**Input for this task**
########

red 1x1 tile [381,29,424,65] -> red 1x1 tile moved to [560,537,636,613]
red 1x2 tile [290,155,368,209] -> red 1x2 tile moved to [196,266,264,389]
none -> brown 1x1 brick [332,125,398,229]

########

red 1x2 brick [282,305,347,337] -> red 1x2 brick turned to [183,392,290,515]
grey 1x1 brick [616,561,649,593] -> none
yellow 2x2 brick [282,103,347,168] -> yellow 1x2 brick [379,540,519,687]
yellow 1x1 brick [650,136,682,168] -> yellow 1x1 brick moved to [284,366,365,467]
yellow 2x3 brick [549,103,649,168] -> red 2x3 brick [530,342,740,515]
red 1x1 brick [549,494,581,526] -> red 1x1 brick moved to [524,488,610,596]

########

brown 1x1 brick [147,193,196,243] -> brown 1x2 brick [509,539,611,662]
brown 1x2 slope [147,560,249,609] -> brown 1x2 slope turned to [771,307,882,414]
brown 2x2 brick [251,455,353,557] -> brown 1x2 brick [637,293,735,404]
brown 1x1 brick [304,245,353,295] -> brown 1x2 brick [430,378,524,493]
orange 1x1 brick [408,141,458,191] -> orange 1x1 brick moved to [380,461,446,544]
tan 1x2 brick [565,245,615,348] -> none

########

**Problem to solve**
In the entries above, find the line holding "orange 1x1 brick [408,141,458,191]" and the line holding "tan 1x2 brick [565,245,615,348] -> none", then retype exactly those two lines and every line between them, and nothing else.

**Finished task**
orange 1x1 brick [408,141,458,191] -> orange 1x1 brick moved to [380,461,446,544]
tan 1x2 brick [565,245,615,348] -> none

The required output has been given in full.